--- EXERCISE INSTRUCTIONS ---
Look through the records, and wherever the string "none" turns up, copy out that line.

*** Opening of MATERIAL PROVIDED ***

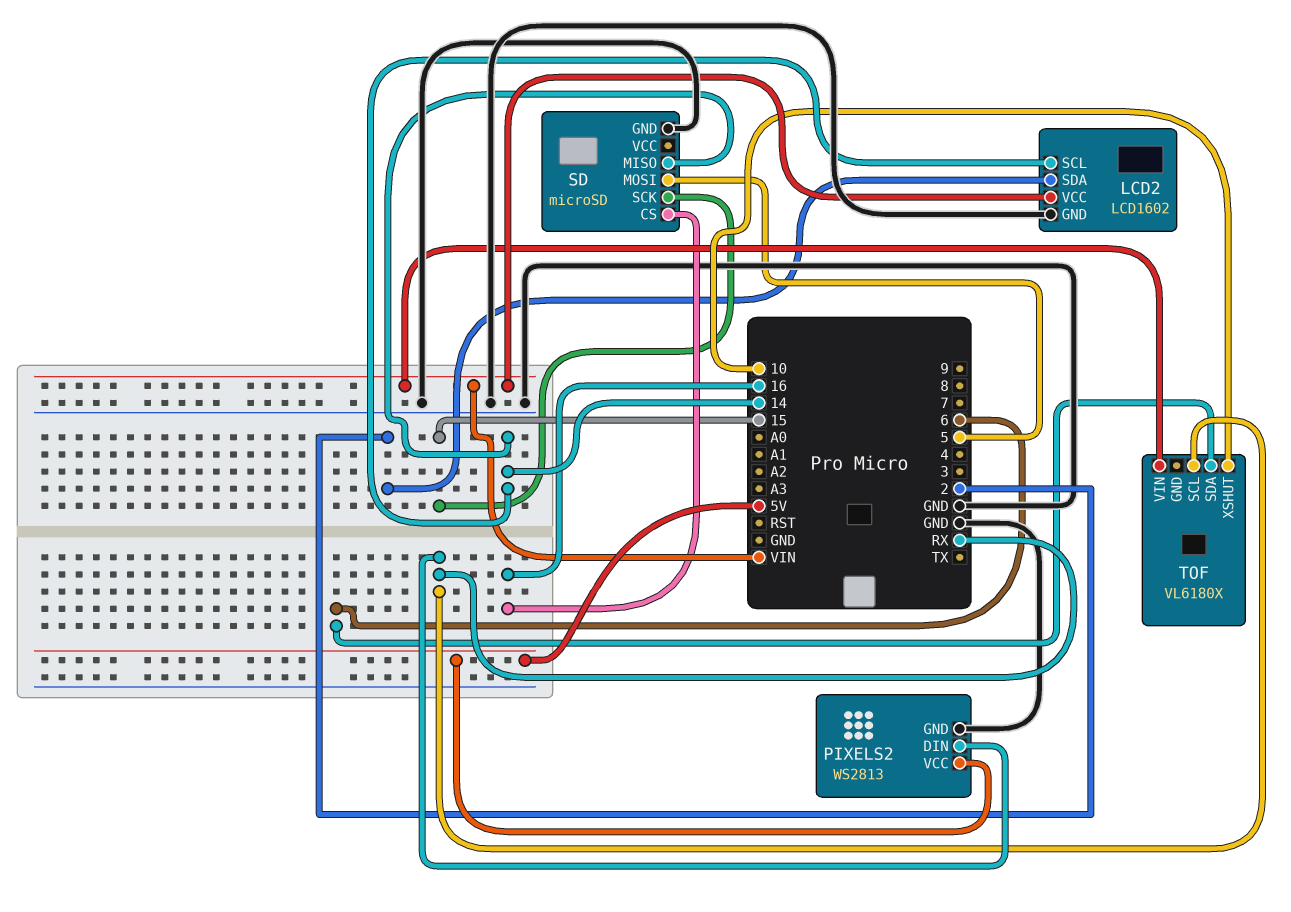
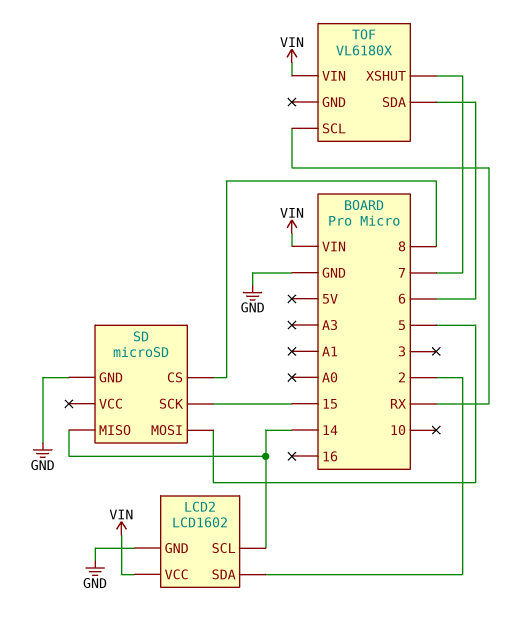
PIXELS2: WS2813 -> none
PIXELS2 pin DIN: RX -> none
PIXELS2 pin GND: GND -> none
PIXELS2 pin VCC: 5V -> none
SD pin CS: 16 -> 8
TOF pin XSHUT: 10 -> 7

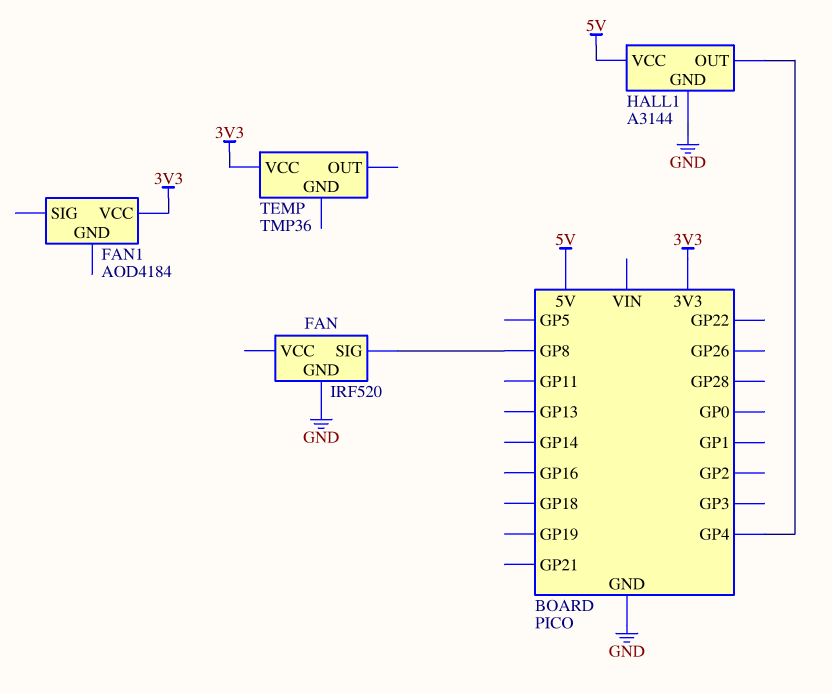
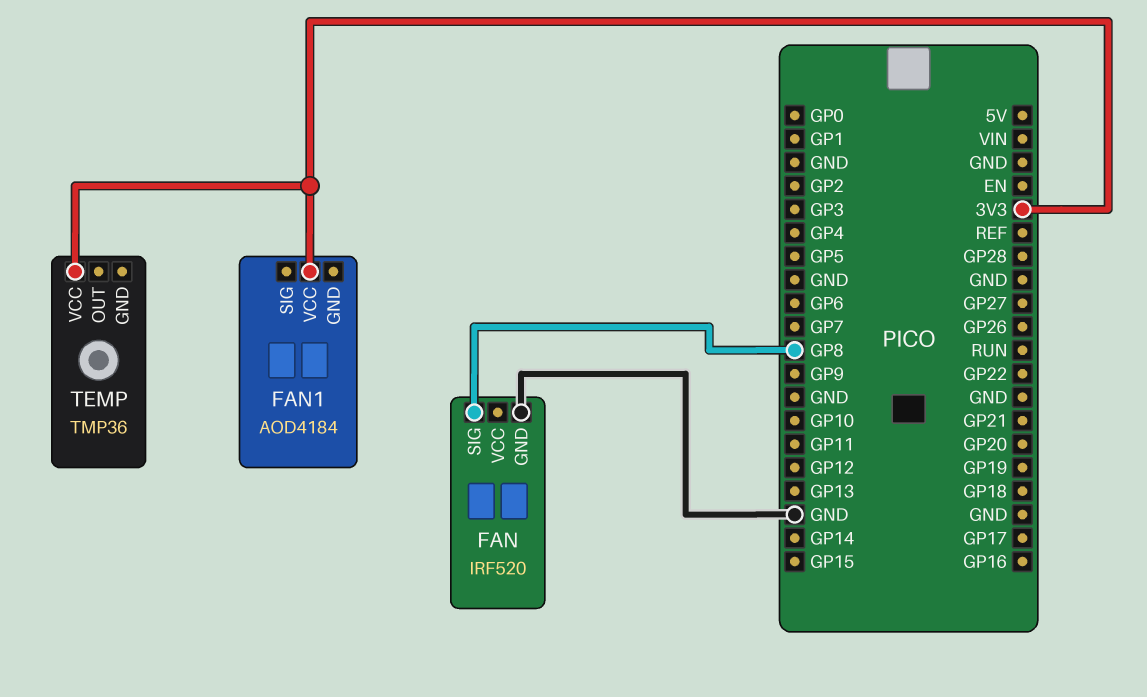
HALL1: A3144 -> none
HALL1 pin GND: GND -> none
HALL1 pin OUT: GP4 -> none
HALL1 pin VCC: 5V -> none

*** Close of MATERIAL PROVIDED ***

--- OUTPUT BELOW ---
PIXELS2: WS2813 -> none
PIXELS2 pin DIN: RX -> none
PIXELS2 pin GND: GND -> none
PIXELS2 pin VCC: 5V -> none
HALL1: A3144 -> none
HALL1 pin GND: GND -> none
HALL1 pin OUT: GP4 -> none
HALL1 pin VCC: 5V -> none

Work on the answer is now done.